### What is needed:
Line by line, set down all the data below exactly, omitting any picture.

### Raw data:

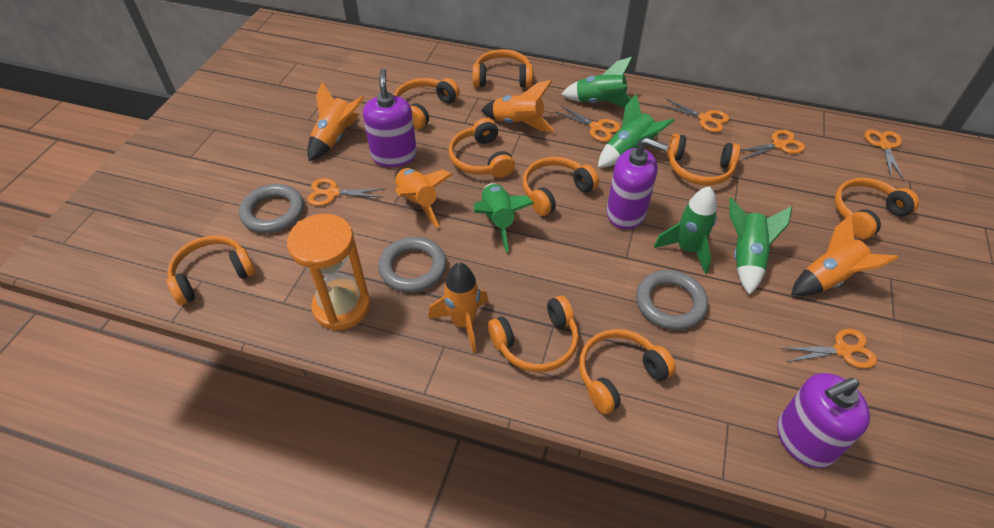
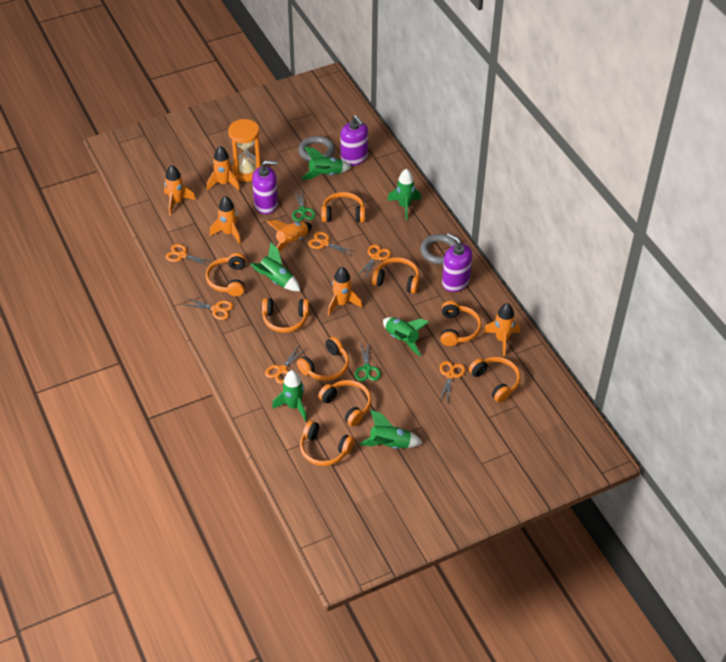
green rocket: 5 -> 6
green scissors: 0 -> 2
grey ring: 3 -> 2
orange rocket: 5 -> 6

### Response area:
green rocket: 5 -> 6
green scissors: 0 -> 2
grey ring: 3 -> 2
orange rocket: 5 -> 6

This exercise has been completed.